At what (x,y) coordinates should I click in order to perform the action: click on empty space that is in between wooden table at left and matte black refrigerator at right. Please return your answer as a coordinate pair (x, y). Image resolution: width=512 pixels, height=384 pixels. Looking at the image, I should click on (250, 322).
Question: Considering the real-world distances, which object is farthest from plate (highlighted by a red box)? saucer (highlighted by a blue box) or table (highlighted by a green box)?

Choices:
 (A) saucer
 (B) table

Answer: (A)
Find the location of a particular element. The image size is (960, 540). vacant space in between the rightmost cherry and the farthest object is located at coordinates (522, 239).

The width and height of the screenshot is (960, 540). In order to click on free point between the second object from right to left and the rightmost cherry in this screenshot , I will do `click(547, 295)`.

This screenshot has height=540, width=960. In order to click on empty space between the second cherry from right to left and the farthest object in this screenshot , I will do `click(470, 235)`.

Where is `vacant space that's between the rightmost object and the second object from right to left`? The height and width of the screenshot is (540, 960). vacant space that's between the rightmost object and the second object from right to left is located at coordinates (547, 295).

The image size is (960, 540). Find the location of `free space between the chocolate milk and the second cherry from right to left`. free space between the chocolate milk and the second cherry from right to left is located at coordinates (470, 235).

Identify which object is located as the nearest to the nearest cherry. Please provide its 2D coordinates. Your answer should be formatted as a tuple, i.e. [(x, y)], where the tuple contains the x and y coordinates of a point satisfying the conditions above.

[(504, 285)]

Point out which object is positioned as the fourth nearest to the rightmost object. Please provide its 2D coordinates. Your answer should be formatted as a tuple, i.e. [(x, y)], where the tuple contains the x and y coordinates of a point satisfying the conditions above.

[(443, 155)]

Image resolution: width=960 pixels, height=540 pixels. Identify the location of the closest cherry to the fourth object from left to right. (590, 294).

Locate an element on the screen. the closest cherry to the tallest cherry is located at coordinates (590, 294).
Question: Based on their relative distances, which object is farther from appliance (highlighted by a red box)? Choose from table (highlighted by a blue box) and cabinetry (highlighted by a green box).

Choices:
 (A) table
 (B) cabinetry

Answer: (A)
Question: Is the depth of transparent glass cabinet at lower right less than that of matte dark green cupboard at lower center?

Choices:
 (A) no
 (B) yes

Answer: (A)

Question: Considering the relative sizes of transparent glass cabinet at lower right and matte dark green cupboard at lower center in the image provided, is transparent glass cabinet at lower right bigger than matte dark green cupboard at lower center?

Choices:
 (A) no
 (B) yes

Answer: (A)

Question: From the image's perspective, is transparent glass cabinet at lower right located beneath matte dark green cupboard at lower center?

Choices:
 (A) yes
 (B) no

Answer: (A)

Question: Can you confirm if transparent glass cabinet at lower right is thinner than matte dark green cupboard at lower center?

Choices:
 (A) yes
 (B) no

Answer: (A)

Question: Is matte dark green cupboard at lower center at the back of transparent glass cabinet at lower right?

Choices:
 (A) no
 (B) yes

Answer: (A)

**Written exercise:** Pull out every line of the material above that contains the word "free", treating uppercase and lowercase as different.

**Solution:**
The width and height of the screenshot is (960, 540). In order to click on free point between the second object from right to left and the rightmost cherry in this screenshot , I will do `click(547, 295)`.
The image size is (960, 540). Find the location of `free space between the chocolate milk and the second cherry from right to left`. free space between the chocolate milk and the second cherry from right to left is located at coordinates (470, 235).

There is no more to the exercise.